**Task statement:** Go through the data and copy every line exactly, but not the images.

**Available data:**

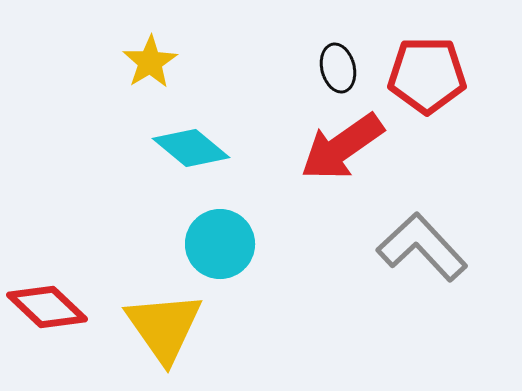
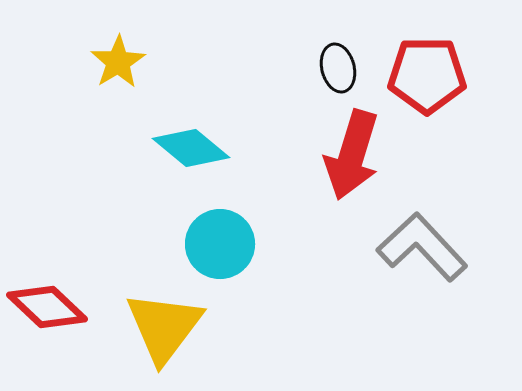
yellow star: moved 32 px left
red arrow: moved 10 px right, 8 px down; rotated 38 degrees counterclockwise
yellow triangle: rotated 12 degrees clockwise
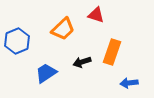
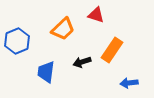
orange rectangle: moved 2 px up; rotated 15 degrees clockwise
blue trapezoid: moved 1 px up; rotated 50 degrees counterclockwise
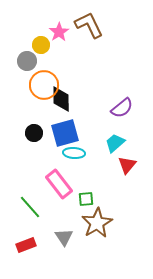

**Output below:**
yellow star: moved 32 px left
red arrow: moved 10 px right, 8 px down; rotated 38 degrees counterclockwise
yellow triangle: rotated 12 degrees clockwise
orange rectangle: moved 2 px up; rotated 15 degrees clockwise
blue trapezoid: moved 1 px up; rotated 50 degrees counterclockwise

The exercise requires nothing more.